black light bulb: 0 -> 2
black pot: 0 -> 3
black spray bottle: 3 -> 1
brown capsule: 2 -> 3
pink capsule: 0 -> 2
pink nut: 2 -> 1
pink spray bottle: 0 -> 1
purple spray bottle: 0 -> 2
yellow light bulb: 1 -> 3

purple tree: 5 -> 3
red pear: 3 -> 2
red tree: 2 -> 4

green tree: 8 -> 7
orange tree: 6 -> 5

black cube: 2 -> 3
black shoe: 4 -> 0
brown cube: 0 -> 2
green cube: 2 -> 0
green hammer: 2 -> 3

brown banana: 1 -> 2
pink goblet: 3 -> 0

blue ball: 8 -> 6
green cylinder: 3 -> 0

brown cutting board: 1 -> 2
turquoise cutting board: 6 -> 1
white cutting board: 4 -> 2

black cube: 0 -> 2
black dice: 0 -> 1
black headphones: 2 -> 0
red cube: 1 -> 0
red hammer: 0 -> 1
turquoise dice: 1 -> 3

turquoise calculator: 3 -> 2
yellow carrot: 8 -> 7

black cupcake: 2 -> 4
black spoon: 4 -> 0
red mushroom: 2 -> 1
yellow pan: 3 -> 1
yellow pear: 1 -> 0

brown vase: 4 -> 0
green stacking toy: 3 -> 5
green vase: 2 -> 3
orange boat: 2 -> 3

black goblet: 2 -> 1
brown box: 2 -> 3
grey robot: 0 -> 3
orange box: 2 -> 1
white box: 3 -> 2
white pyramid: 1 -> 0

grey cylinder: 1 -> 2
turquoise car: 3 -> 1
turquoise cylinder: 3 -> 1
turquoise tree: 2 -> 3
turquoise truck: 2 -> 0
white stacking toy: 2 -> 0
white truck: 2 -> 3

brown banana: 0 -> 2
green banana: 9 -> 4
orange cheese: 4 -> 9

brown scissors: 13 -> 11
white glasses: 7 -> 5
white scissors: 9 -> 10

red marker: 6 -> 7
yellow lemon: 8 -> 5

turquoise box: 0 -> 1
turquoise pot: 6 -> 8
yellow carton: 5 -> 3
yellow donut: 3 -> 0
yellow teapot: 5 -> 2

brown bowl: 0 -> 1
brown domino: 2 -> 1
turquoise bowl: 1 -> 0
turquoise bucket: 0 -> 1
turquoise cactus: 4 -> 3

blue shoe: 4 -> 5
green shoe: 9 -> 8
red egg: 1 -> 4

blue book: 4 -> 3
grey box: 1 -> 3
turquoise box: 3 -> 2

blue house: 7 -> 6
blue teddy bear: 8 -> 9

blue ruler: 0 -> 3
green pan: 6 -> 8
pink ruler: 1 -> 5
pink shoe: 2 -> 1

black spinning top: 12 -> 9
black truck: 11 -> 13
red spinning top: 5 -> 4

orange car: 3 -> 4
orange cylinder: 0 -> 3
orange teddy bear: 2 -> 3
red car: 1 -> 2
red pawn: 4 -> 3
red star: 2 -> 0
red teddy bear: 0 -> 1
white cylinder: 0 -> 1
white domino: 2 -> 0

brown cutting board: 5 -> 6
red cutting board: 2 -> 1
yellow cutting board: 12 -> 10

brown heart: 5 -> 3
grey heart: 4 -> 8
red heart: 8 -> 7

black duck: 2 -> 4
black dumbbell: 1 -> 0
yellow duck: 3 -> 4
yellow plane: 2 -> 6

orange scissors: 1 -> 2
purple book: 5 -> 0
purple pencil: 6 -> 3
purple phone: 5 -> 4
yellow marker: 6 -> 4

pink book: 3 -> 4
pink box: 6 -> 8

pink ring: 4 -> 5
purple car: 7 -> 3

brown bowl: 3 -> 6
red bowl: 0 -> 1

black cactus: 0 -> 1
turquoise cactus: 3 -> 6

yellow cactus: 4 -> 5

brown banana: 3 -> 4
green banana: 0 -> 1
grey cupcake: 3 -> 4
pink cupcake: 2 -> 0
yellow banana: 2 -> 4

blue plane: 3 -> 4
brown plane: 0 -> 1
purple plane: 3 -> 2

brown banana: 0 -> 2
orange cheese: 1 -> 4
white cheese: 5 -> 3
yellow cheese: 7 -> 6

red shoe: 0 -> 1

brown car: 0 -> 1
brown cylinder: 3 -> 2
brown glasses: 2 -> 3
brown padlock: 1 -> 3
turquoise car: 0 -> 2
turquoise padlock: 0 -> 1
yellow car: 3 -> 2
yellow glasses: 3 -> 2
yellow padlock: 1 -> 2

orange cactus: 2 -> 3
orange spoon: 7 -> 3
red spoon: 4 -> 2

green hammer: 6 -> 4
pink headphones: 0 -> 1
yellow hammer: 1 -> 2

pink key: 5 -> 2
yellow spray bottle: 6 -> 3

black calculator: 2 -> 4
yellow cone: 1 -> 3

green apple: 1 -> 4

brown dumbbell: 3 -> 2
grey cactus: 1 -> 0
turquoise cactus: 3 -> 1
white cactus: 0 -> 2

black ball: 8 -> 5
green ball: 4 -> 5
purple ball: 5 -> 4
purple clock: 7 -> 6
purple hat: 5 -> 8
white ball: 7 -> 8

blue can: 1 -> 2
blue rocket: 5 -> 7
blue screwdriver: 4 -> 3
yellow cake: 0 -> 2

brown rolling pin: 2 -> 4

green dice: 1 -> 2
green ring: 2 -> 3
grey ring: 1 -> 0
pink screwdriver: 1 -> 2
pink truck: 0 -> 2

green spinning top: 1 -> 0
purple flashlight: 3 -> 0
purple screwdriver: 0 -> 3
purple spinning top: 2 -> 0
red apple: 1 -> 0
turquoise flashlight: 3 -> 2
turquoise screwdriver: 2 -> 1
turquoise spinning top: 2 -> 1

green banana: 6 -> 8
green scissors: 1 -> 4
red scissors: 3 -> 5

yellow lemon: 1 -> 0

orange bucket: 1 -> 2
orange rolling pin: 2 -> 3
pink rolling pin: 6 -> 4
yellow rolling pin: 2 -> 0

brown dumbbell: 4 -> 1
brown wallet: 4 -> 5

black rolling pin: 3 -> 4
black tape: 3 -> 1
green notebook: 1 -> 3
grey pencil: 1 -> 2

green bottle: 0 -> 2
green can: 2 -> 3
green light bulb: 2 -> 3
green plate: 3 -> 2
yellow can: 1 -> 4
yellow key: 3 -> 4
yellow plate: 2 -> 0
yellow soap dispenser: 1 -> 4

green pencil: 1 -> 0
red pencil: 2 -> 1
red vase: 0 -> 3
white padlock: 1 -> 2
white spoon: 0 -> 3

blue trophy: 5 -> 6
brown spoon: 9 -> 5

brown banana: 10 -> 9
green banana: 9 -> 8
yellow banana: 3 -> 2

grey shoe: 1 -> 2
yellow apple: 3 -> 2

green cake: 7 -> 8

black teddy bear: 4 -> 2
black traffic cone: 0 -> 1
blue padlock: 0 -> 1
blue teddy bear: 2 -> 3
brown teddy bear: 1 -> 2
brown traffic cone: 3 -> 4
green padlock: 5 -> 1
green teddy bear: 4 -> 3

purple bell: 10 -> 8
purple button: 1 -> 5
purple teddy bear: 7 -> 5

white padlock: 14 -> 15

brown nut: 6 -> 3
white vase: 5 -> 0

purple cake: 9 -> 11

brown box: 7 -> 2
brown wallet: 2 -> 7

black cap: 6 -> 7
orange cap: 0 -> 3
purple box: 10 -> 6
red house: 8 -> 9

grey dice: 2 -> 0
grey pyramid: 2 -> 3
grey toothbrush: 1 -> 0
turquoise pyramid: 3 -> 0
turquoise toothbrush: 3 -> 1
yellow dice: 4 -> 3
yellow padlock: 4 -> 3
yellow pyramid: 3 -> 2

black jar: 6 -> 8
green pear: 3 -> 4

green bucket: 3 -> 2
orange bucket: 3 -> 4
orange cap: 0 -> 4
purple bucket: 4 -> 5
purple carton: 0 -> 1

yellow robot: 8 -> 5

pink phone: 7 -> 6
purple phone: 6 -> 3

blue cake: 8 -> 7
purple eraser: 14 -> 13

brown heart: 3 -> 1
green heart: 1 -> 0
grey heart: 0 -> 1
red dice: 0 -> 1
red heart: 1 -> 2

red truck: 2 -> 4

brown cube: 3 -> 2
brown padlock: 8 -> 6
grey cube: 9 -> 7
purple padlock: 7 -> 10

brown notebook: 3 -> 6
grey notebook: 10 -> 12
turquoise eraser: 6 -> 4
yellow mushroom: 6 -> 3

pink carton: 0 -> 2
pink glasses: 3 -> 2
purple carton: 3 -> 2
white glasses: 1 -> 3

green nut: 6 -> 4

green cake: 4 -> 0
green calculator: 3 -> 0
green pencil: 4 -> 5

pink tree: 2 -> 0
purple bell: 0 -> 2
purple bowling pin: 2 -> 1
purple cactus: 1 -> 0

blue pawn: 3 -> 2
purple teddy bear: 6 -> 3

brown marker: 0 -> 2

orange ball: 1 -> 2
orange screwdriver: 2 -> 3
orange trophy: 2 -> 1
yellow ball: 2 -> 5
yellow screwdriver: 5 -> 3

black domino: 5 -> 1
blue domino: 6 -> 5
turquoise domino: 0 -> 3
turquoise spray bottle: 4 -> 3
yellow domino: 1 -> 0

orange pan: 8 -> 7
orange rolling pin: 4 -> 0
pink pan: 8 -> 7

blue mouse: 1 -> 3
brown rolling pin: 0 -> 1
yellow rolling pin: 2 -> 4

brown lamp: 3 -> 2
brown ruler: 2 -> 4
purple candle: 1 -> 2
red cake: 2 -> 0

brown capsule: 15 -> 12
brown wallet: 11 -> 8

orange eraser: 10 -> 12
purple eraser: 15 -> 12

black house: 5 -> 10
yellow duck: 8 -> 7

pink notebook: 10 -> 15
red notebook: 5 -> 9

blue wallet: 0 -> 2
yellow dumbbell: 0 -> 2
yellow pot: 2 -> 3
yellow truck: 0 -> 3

Task item: Only the lines above starting at the one containing "yellow lemon: 8 -> 5" and ending at the one containing "black truck: 11 -> 13", both included, are to be returned, exactly as they read.

Exercise solution:
yellow lemon: 8 -> 5

turquoise box: 0 -> 1
turquoise pot: 6 -> 8
yellow carton: 5 -> 3
yellow donut: 3 -> 0
yellow teapot: 5 -> 2

brown bowl: 0 -> 1
brown domino: 2 -> 1
turquoise bowl: 1 -> 0
turquoise bucket: 0 -> 1
turquoise cactus: 4 -> 3

blue shoe: 4 -> 5
green shoe: 9 -> 8
red egg: 1 -> 4

blue book: 4 -> 3
grey box: 1 -> 3
turquoise box: 3 -> 2

blue house: 7 -> 6
blue teddy bear: 8 -> 9

blue ruler: 0 -> 3
green pan: 6 -> 8
pink ruler: 1 -> 5
pink shoe: 2 -> 1

black spinning top: 12 -> 9
black truck: 11 -> 13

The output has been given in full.